Material for this task -
◇ ◇ ◇

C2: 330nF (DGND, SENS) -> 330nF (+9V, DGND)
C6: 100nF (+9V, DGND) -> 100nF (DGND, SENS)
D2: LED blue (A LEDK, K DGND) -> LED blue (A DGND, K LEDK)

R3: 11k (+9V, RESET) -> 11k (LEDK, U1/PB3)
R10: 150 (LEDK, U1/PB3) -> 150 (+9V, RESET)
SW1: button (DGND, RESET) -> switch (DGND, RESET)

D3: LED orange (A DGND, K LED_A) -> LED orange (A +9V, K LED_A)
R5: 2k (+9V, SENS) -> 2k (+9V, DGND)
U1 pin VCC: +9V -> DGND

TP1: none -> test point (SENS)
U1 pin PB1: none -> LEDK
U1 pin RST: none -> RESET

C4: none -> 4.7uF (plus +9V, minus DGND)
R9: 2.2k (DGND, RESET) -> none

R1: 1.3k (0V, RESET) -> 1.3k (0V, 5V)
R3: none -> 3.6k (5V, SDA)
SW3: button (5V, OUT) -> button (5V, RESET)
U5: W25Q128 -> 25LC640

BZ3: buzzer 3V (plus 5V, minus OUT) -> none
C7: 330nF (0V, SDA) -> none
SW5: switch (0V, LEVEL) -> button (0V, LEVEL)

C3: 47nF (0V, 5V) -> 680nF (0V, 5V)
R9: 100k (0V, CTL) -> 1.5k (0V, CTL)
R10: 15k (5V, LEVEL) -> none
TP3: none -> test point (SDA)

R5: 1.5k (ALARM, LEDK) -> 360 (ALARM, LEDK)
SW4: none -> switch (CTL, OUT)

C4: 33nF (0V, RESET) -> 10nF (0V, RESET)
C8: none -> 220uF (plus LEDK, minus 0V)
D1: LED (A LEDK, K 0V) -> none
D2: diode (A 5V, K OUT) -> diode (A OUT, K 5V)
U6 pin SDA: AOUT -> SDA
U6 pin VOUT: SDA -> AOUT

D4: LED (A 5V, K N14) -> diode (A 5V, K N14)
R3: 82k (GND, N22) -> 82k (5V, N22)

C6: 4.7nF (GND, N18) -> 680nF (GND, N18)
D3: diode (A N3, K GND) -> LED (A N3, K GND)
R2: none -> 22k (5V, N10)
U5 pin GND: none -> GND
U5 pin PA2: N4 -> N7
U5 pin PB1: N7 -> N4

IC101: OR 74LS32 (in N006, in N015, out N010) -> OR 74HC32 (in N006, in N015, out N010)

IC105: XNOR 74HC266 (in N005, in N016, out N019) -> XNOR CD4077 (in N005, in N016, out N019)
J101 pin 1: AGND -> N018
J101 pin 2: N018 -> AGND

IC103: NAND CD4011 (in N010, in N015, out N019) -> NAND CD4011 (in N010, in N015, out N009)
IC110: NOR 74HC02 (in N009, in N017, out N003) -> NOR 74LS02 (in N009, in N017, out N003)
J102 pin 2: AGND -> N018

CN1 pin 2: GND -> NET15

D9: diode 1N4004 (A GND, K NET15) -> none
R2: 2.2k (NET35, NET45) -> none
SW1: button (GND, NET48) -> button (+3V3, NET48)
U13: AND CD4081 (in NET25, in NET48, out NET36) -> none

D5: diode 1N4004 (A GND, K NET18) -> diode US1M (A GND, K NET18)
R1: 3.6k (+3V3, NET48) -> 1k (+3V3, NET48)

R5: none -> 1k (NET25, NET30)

◇ ◇ ◇

Action item - Exactly as they appear, copy the lines of the listing above from the first through the one that contains "R1: 1.3k (0V, RESET) -> 1.3k (0V, 5V)", and nothing more.

Response area -
C2: 330nF (DGND, SENS) -> 330nF (+9V, DGND)
C6: 100nF (+9V, DGND) -> 100nF (DGND, SENS)
D2: LED blue (A LEDK, K DGND) -> LED blue (A DGND, K LEDK)

R3: 11k (+9V, RESET) -> 11k (LEDK, U1/PB3)
R10: 150 (LEDK, U1/PB3) -> 150 (+9V, RESET)
SW1: button (DGND, RESET) -> switch (DGND, RESET)

D3: LED orange (A DGND, K LED_A) -> LED orange (A +9V, K LED_A)
R5: 2k (+9V, SENS) -> 2k (+9V, DGND)
U1 pin VCC: +9V -> DGND

TP1: none -> test point (SENS)
U1 pin PB1: none -> LEDK
U1 pin RST: none -> RESET

C4: none -> 4.7uF (plus +9V, minus DGND)
R9: 2.2k (DGND, RESET) -> none

R1: 1.3k (0V, RESET) -> 1.3k (0V, 5V)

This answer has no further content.